## What you have to do:
Copy the records below verbatim, from the first line through the line containing "pink circle: (78, 131) -> (60, 127), moved", inclusive, and output nothing else.
Start of Block
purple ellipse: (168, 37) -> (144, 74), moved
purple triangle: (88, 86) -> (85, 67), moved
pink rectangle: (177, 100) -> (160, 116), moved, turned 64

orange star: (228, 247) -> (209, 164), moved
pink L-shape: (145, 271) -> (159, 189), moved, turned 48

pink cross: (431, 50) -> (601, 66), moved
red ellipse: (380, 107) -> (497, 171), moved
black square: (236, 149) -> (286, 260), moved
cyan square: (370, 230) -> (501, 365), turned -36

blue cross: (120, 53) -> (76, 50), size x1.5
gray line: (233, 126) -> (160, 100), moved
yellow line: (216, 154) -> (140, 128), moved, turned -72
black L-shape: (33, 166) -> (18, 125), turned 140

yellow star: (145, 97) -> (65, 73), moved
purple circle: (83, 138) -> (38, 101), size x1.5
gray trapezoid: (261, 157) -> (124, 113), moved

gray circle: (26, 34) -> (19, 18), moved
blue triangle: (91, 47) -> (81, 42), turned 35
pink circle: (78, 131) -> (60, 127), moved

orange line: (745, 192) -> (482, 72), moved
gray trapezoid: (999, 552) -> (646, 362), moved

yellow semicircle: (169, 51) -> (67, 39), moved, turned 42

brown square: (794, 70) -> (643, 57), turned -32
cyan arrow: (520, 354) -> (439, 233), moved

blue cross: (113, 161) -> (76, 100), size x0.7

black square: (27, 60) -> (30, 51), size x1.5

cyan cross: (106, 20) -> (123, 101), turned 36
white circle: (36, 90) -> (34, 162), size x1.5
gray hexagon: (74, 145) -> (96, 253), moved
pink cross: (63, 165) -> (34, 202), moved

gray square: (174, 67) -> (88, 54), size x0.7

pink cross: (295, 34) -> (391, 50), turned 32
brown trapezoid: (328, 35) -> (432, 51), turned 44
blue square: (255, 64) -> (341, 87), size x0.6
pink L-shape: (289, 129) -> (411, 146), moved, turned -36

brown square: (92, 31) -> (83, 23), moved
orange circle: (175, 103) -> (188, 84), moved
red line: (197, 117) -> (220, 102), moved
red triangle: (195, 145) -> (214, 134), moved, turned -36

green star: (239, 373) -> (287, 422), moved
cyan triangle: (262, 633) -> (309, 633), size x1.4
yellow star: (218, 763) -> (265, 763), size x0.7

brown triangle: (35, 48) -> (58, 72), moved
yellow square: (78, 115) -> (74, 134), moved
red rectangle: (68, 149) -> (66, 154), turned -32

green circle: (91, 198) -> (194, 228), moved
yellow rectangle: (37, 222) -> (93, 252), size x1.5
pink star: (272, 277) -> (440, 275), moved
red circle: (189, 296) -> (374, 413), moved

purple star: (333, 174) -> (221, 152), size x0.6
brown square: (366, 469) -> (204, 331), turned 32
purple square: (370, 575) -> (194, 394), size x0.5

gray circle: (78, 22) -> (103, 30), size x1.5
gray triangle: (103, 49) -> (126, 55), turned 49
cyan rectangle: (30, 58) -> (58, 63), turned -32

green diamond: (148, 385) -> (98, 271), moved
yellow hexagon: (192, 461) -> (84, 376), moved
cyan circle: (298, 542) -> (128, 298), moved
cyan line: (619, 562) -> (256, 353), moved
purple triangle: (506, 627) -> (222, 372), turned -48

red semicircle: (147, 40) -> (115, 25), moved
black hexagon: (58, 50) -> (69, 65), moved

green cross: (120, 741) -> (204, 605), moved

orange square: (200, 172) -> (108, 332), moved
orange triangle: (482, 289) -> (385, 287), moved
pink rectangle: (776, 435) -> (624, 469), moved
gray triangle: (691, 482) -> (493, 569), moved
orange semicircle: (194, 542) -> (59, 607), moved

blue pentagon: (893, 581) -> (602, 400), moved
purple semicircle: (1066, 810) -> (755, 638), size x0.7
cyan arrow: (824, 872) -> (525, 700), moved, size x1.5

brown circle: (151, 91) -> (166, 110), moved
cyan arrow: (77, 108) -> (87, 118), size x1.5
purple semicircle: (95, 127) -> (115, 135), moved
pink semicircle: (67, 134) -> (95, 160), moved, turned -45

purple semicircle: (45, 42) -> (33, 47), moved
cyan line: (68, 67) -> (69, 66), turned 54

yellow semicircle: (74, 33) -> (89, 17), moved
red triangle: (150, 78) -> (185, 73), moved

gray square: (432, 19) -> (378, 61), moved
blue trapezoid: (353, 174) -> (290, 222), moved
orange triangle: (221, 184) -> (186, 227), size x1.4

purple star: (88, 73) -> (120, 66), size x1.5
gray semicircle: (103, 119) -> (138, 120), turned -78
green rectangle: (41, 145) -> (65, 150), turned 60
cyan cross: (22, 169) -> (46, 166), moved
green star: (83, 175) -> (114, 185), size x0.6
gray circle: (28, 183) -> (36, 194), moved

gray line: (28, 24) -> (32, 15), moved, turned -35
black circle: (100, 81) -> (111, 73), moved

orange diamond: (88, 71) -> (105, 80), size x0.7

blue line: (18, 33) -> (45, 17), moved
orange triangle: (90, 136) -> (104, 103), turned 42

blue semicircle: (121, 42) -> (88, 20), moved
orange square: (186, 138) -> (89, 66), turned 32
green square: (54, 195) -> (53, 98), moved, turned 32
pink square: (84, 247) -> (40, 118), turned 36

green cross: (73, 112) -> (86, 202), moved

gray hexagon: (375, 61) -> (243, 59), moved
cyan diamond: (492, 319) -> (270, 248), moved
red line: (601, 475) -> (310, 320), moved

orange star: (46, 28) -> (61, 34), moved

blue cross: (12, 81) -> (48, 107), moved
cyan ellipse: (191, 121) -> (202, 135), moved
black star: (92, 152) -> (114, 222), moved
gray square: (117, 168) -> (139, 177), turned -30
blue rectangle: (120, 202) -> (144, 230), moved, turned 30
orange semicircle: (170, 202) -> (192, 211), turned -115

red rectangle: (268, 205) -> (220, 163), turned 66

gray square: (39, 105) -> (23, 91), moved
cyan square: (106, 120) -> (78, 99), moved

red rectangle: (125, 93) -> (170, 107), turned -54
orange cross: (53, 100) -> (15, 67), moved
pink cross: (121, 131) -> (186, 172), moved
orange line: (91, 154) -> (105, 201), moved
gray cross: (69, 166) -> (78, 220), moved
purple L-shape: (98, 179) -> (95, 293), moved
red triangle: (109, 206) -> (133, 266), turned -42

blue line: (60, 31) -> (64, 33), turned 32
End of Block
## Solution for this task:
purple ellipse: (168, 37) -> (144, 74), moved
purple triangle: (88, 86) -> (85, 67), moved
pink rectangle: (177, 100) -> (160, 116), moved, turned 64

orange star: (228, 247) -> (209, 164), moved
pink L-shape: (145, 271) -> (159, 189), moved, turned 48

pink cross: (431, 50) -> (601, 66), moved
red ellipse: (380, 107) -> (497, 171), moved
black square: (236, 149) -> (286, 260), moved
cyan square: (370, 230) -> (501, 365), turned -36

blue cross: (120, 53) -> (76, 50), size x1.5
gray line: (233, 126) -> (160, 100), moved
yellow line: (216, 154) -> (140, 128), moved, turned -72
black L-shape: (33, 166) -> (18, 125), turned 140

yellow star: (145, 97) -> (65, 73), moved
purple circle: (83, 138) -> (38, 101), size x1.5
gray trapezoid: (261, 157) -> (124, 113), moved

gray circle: (26, 34) -> (19, 18), moved
blue triangle: (91, 47) -> (81, 42), turned 35
pink circle: (78, 131) -> (60, 127), moved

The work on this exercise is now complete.